WORK INSTRUCTION:
Go through the entries and transcribe each one exactly, dropping the pictures.

Data entries:
____________________
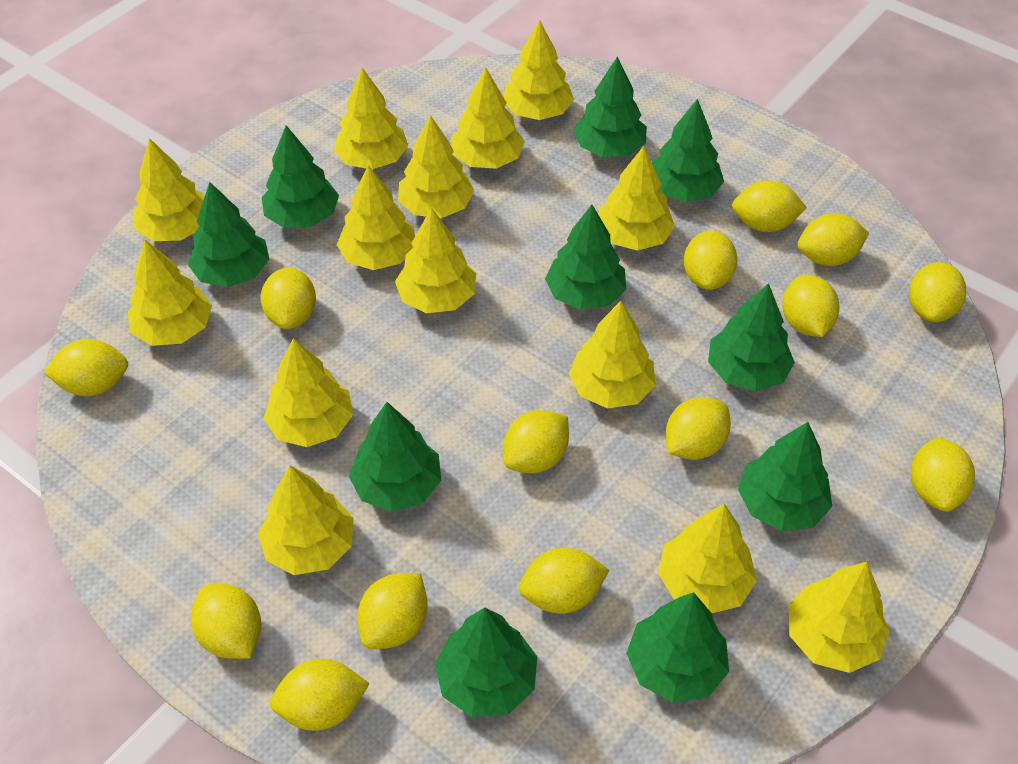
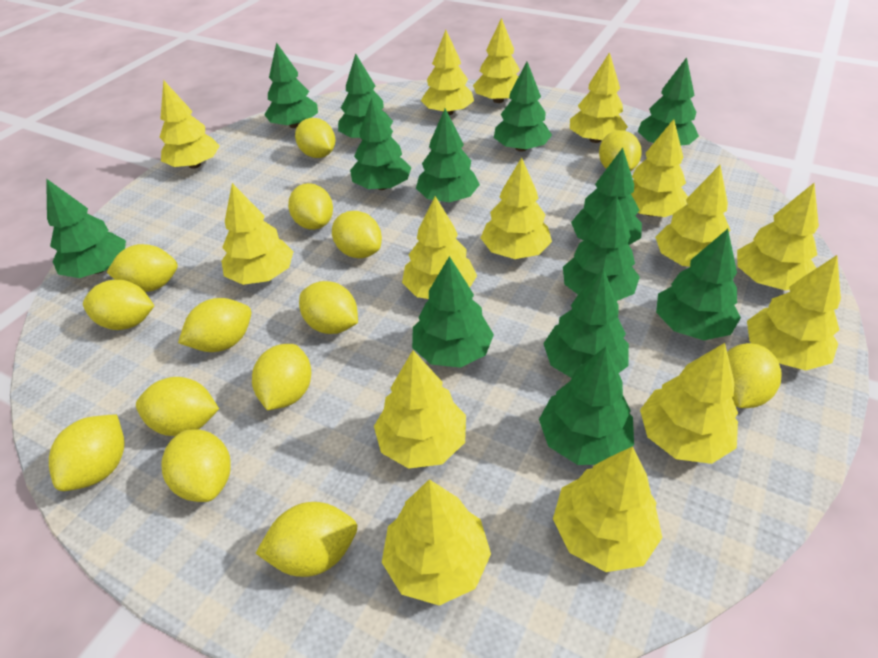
green tree: 10 -> 13
yellow tree: 14 -> 15

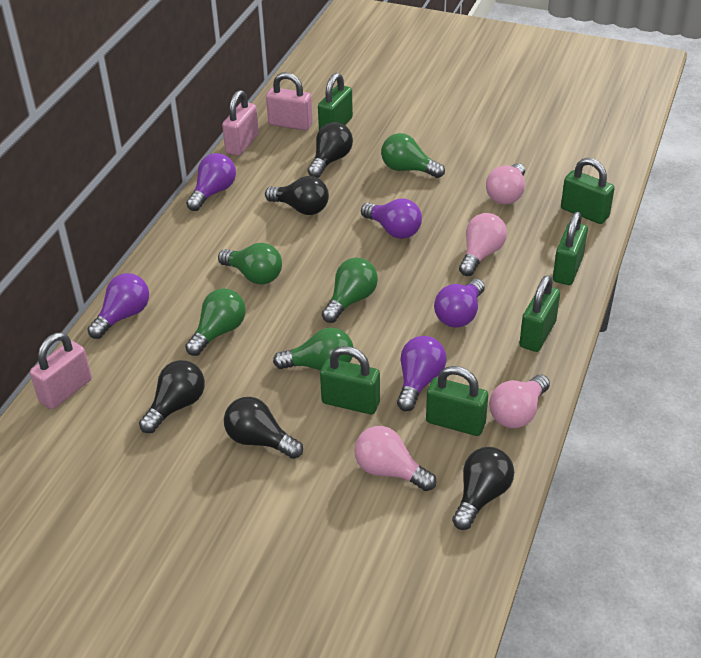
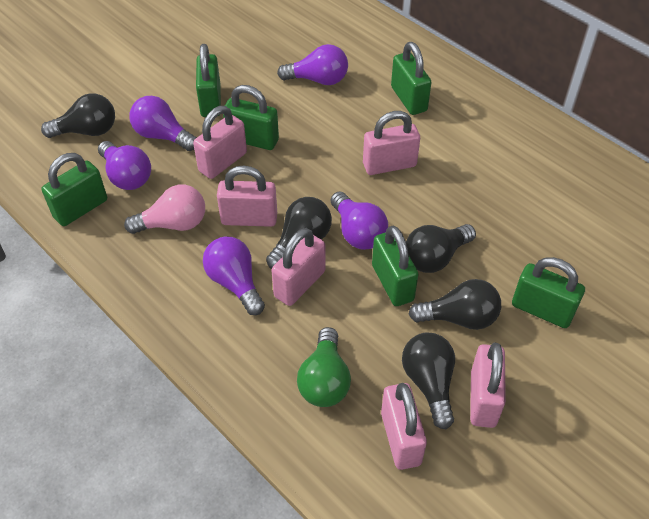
green light bulb: 5 -> 1
pink light bulb: 4 -> 1
pink padlock: 3 -> 6

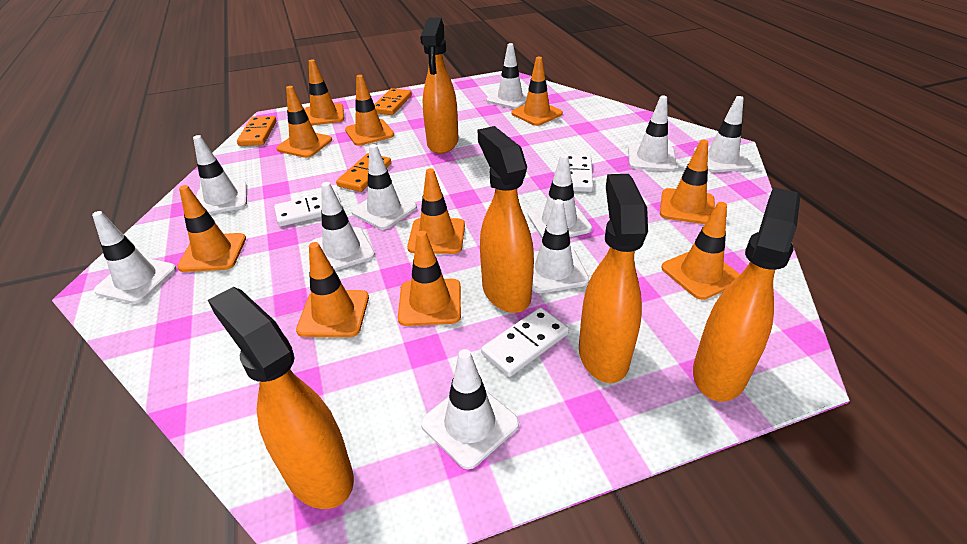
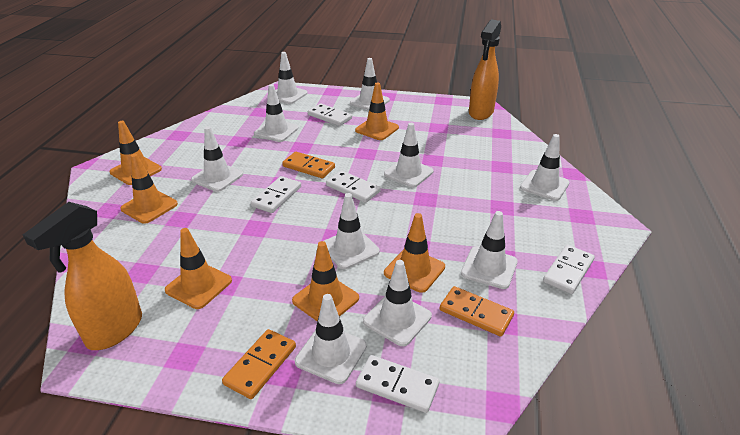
orange spray bottle: 5 -> 2
orange traffic cone: 10 -> 6
white domino: 3 -> 5

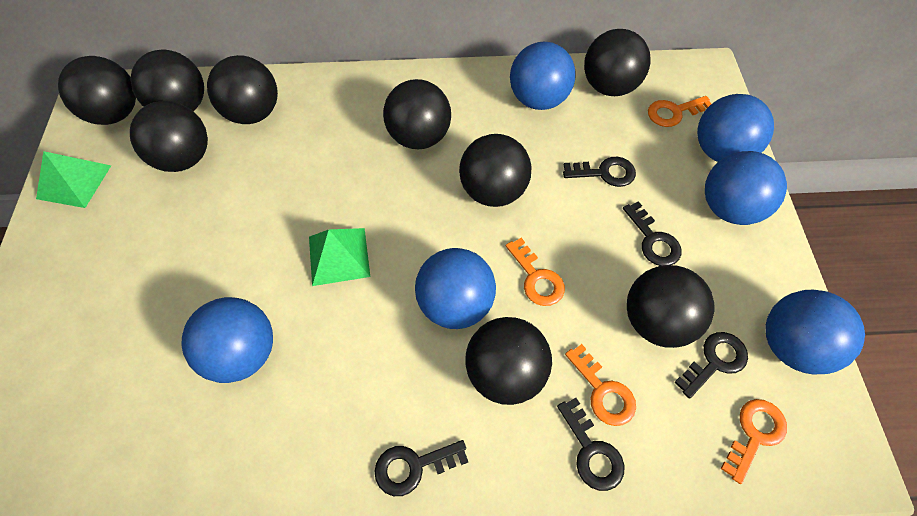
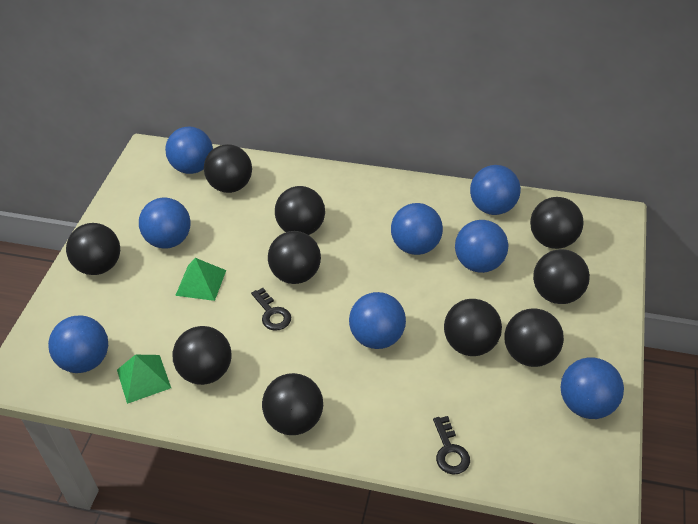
black ball: 9 -> 10
black key: 5 -> 2
blue ball: 6 -> 8
orange key: 4 -> 0

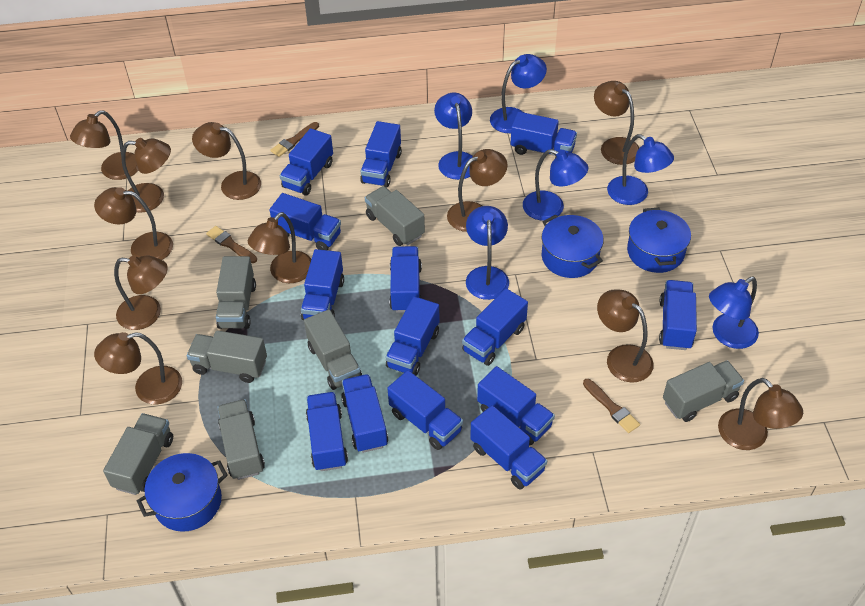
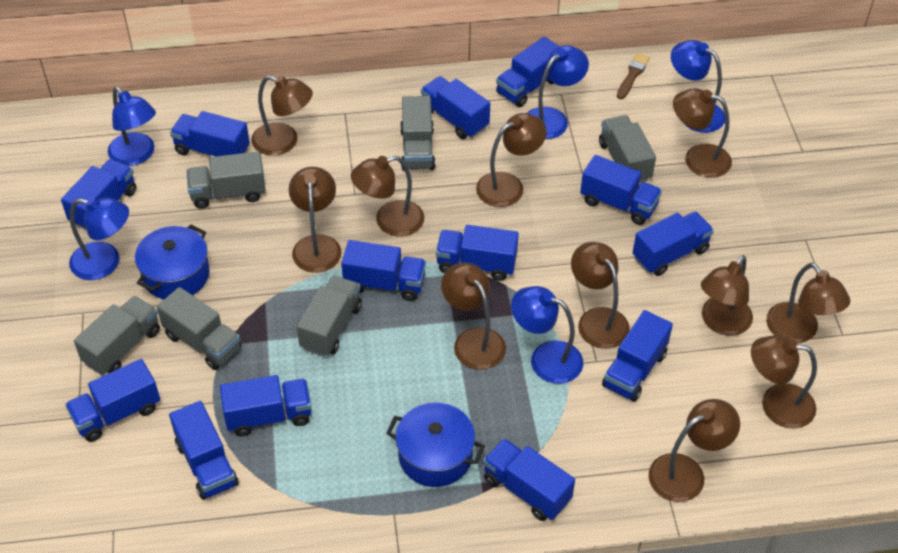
blue lamp: 6 -> 5
blue pot: 3 -> 2
blue truck: 14 -> 13
brown brush: 3 -> 1
grey truck: 7 -> 6

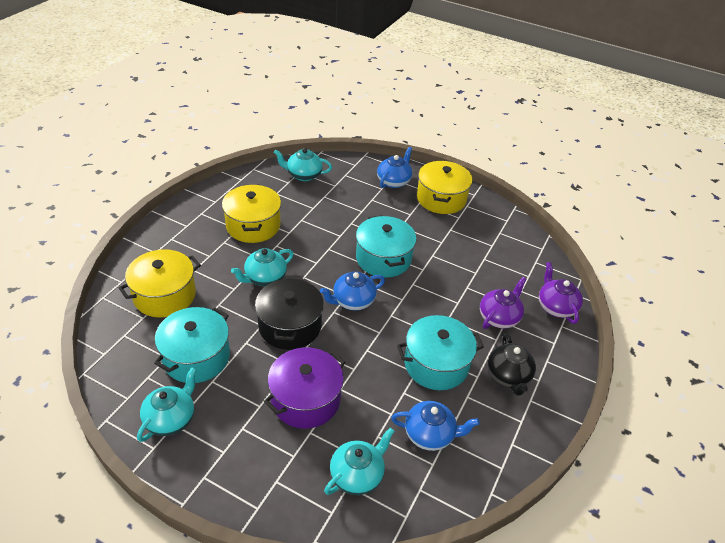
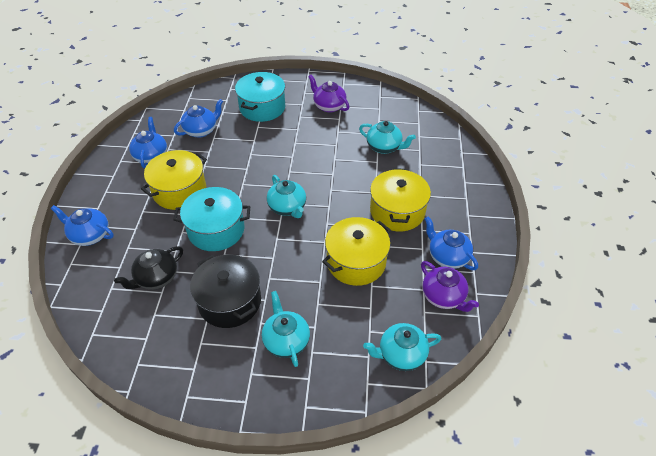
blue teapot: 3 -> 4
purple pot: 1 -> 0
turquoise pot: 3 -> 2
____________________
EXERCISE OUTPUT:
green tree: 10 -> 13
yellow tree: 14 -> 15

green light bulb: 5 -> 1
pink light bulb: 4 -> 1
pink padlock: 3 -> 6

orange spray bottle: 5 -> 2
orange traffic cone: 10 -> 6
white domino: 3 -> 5

black ball: 9 -> 10
black key: 5 -> 2
blue ball: 6 -> 8
orange key: 4 -> 0

blue lamp: 6 -> 5
blue pot: 3 -> 2
blue truck: 14 -> 13
brown brush: 3 -> 1
grey truck: 7 -> 6

blue teapot: 3 -> 4
purple pot: 1 -> 0
turquoise pot: 3 -> 2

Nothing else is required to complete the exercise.